Record set =>
**********
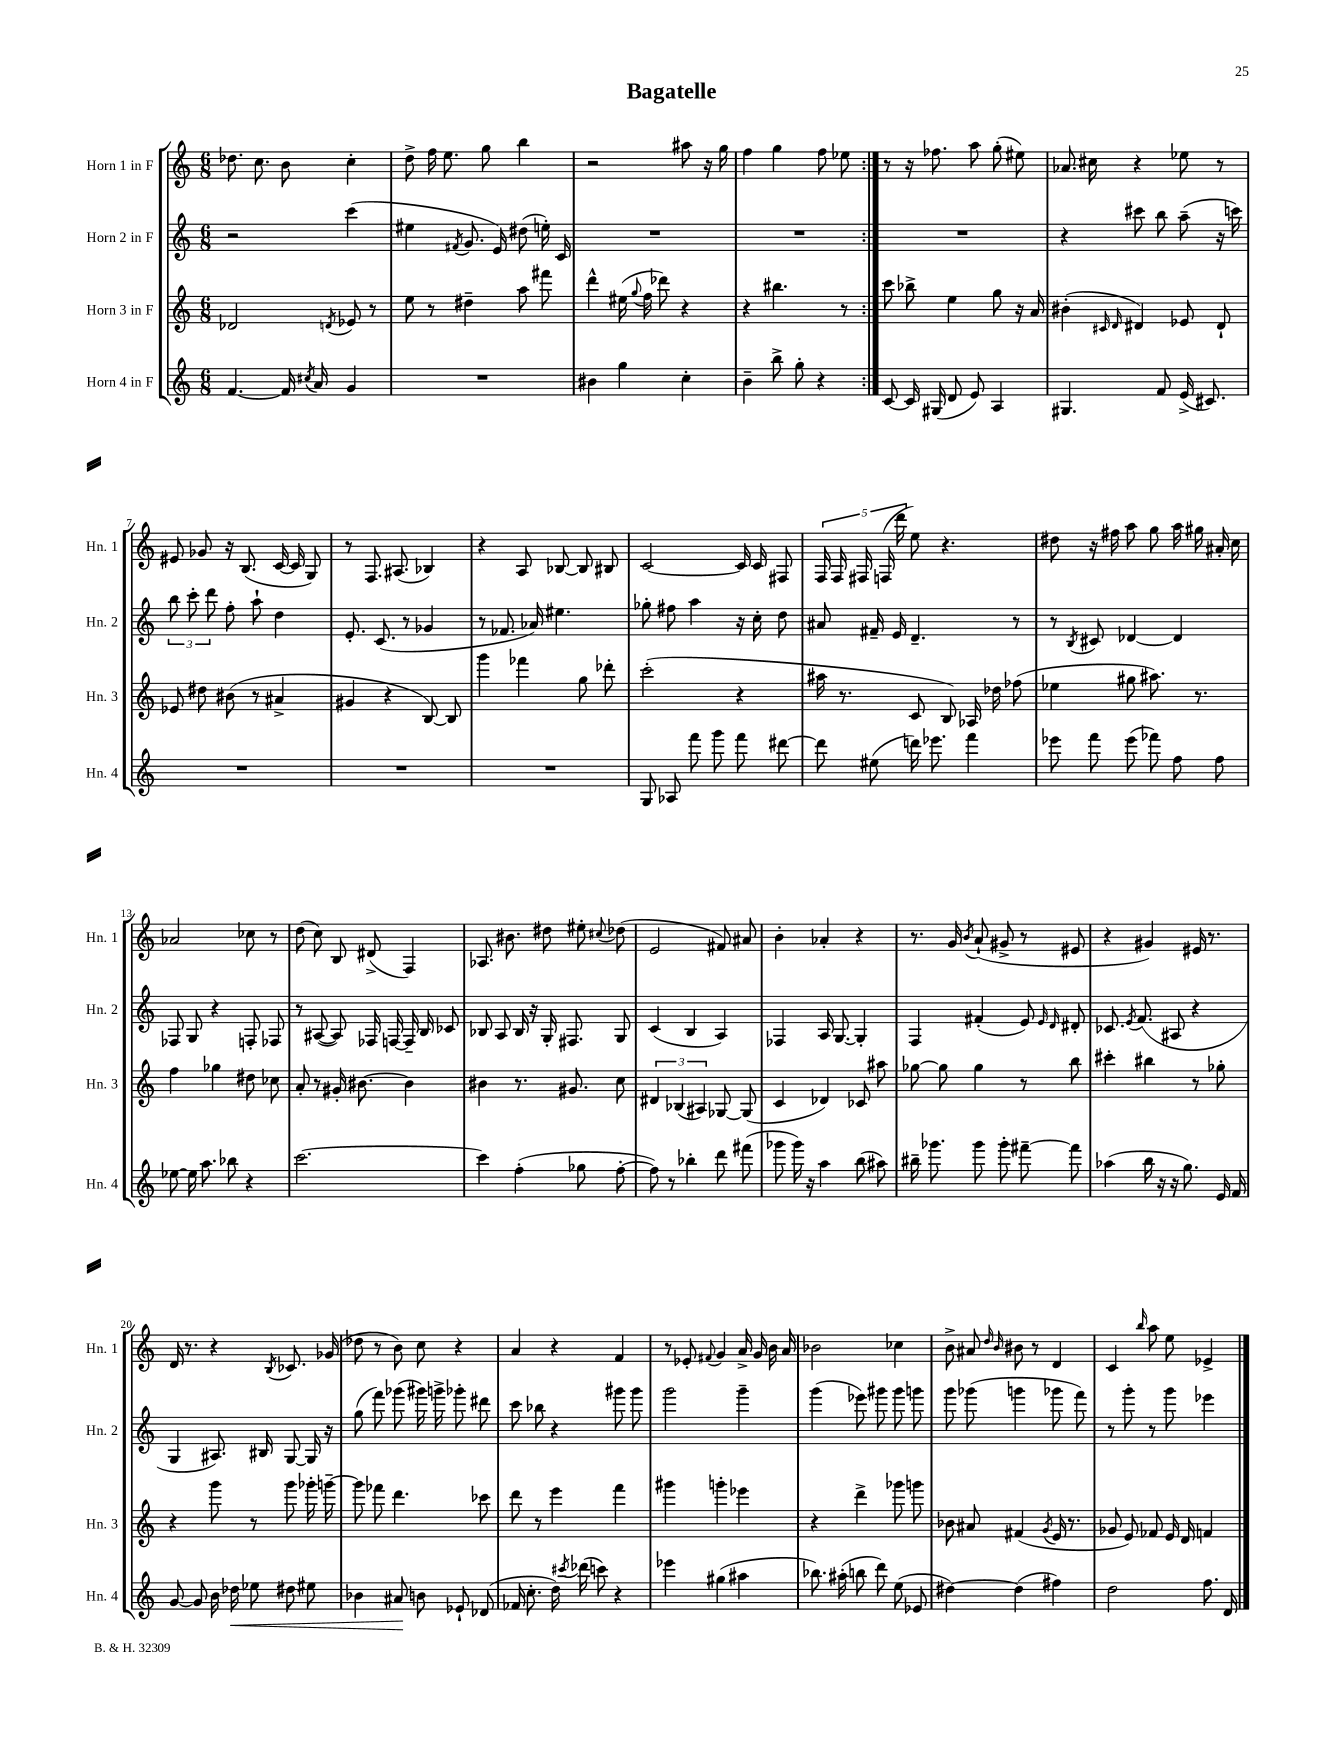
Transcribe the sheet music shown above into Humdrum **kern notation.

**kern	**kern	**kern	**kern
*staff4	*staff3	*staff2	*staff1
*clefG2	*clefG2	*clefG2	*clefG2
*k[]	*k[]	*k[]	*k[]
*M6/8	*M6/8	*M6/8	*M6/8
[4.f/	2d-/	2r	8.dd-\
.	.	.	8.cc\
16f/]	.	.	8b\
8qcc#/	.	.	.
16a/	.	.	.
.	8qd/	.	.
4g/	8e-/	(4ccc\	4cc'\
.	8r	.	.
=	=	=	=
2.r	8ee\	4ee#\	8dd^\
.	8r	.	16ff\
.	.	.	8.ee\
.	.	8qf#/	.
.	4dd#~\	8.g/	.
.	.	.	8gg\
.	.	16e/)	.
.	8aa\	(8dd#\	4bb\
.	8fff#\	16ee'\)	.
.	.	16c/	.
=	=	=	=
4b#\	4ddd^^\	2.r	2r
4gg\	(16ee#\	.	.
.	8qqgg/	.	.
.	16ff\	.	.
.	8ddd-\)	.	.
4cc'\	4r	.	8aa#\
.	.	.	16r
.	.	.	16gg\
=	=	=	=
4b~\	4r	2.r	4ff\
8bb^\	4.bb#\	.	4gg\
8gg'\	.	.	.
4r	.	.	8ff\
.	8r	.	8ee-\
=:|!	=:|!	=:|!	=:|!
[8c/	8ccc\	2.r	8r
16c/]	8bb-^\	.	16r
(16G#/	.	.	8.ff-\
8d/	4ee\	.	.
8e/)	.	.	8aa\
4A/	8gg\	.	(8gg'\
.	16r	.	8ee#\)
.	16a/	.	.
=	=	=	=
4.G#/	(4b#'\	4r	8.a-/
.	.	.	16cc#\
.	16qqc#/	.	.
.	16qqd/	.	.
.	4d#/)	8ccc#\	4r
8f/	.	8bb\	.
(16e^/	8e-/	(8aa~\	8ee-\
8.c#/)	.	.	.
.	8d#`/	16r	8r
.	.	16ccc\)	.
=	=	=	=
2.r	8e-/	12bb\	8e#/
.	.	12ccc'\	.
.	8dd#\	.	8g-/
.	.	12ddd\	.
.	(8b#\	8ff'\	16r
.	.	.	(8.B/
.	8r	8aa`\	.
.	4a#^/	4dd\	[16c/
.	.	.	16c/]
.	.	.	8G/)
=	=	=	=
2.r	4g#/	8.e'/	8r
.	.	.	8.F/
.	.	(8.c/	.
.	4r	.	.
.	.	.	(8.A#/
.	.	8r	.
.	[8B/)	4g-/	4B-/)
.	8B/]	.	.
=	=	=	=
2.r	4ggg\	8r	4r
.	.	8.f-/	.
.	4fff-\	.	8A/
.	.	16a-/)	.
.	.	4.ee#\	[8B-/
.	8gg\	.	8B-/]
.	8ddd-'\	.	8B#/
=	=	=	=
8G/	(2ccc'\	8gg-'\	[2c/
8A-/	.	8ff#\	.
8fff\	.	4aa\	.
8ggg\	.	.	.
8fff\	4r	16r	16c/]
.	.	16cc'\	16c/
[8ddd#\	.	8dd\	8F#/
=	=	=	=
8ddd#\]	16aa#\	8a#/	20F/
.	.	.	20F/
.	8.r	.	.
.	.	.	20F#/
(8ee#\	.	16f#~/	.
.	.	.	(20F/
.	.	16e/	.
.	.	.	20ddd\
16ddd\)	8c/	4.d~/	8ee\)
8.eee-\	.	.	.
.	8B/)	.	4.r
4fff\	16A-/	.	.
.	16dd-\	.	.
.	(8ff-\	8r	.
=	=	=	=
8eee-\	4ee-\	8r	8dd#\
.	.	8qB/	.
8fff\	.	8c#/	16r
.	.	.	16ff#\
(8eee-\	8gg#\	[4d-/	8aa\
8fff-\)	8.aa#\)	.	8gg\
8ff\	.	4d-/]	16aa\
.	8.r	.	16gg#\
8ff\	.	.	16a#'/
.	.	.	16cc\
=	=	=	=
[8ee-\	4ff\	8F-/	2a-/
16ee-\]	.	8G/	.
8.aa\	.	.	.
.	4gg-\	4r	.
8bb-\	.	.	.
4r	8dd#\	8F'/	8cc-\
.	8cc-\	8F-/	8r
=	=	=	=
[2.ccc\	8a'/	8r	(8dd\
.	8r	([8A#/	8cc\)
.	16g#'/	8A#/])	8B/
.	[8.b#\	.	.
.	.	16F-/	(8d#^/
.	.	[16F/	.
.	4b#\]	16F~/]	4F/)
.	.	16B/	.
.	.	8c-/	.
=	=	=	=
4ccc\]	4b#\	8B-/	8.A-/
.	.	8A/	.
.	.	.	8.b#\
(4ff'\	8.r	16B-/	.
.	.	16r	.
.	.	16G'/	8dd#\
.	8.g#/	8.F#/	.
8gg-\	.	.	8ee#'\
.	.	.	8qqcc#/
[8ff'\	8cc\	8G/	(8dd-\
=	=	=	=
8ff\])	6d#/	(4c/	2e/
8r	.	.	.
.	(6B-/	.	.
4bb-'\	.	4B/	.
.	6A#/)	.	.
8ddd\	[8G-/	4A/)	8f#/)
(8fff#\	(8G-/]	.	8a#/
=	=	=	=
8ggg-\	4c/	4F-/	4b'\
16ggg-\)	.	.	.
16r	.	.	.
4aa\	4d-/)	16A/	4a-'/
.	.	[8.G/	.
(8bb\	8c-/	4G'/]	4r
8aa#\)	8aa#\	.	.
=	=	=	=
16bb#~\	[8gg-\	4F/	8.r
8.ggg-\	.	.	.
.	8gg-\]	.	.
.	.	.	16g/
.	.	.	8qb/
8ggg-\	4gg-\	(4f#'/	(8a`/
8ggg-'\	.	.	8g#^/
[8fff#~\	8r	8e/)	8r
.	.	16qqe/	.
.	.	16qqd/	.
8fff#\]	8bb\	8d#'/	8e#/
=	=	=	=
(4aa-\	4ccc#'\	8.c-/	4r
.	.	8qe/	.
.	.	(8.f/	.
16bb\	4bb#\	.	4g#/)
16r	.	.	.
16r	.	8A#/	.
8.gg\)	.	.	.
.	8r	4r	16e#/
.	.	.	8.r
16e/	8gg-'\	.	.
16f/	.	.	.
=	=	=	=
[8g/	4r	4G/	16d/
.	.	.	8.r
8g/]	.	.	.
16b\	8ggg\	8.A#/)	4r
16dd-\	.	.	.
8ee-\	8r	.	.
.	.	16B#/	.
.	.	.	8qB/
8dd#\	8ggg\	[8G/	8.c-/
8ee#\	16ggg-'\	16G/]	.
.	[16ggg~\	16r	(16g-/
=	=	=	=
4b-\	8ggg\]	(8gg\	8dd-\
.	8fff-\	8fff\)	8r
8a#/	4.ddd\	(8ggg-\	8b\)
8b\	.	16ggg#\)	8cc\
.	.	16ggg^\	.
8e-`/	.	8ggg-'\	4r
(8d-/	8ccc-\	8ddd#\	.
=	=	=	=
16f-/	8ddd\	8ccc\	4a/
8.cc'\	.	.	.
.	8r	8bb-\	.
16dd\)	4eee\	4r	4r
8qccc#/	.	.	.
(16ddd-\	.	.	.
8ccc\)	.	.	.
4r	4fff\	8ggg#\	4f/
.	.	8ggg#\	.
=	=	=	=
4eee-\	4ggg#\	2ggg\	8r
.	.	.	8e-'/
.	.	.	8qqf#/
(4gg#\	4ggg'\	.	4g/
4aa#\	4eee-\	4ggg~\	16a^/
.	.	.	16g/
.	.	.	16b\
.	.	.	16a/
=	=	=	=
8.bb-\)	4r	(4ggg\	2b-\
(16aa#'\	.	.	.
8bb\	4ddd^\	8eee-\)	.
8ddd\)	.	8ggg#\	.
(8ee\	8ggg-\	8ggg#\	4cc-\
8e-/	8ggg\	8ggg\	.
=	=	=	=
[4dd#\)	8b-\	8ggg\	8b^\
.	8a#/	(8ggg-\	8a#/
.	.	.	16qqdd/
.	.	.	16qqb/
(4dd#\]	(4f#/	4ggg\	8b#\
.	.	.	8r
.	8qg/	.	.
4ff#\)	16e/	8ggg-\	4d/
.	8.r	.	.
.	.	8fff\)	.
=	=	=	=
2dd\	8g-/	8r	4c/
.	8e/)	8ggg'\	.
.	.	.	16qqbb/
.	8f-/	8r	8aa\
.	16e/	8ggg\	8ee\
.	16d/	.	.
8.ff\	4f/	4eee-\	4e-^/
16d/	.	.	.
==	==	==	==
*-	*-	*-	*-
**********
Problem description => Collect every line of the records that contains the string "kern", and treat uppercase and lowercase letters as different.

Solution to the exercise =>
Transcribe the sheet music shown above into Humdrum **kern notation.
**kern	**kern	**kern	**kern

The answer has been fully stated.